*YOUR OBJECTIVE:* Write an exact copy of the entries below that leaves out all pictures.

----------------------------------------

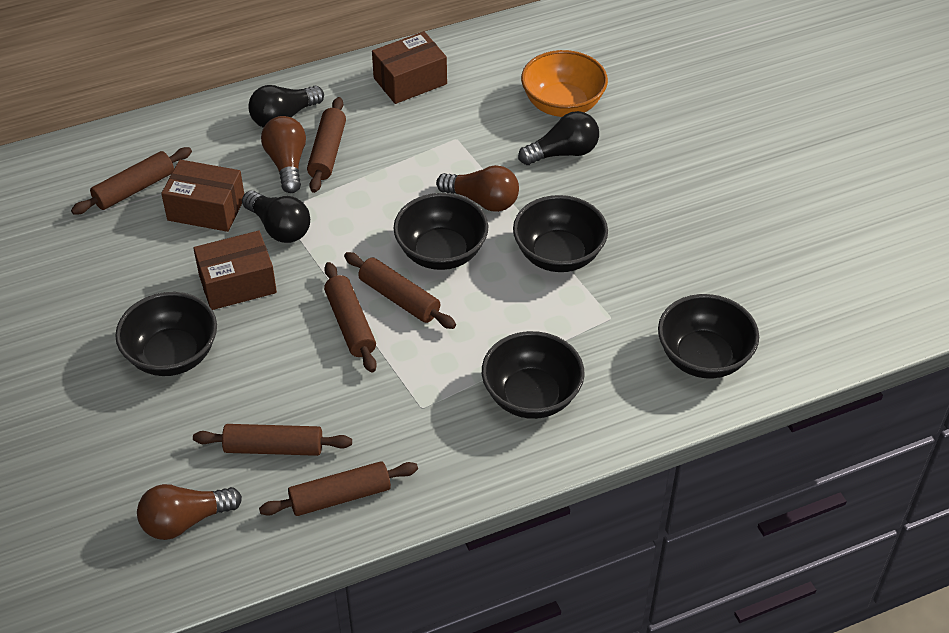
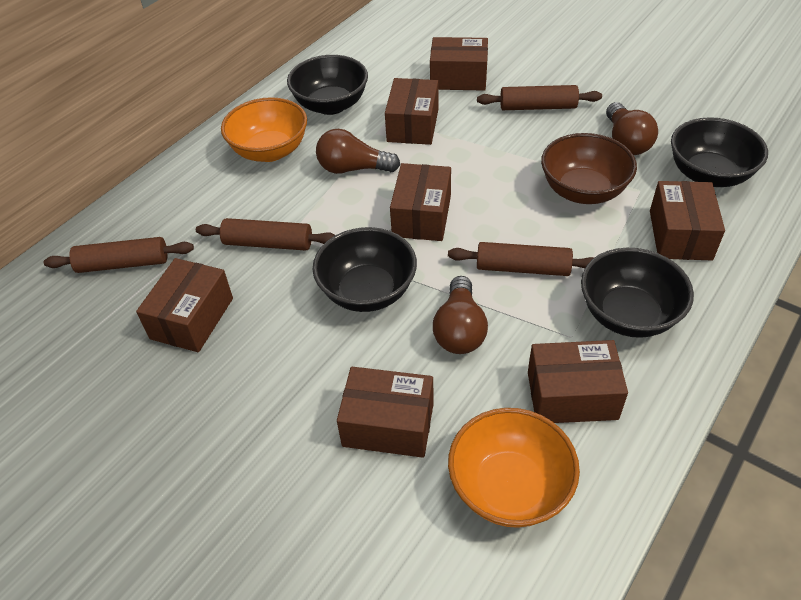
black bowl: 5 -> 4
black light bulb: 3 -> 0
brown bowl: 0 -> 1
brown box: 3 -> 7
brown rolling pin: 6 -> 4
orange bowl: 1 -> 2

----------------------------------------

*ANSWER SECTION:*
black bowl: 5 -> 4
black light bulb: 3 -> 0
brown bowl: 0 -> 1
brown box: 3 -> 7
brown rolling pin: 6 -> 4
orange bowl: 1 -> 2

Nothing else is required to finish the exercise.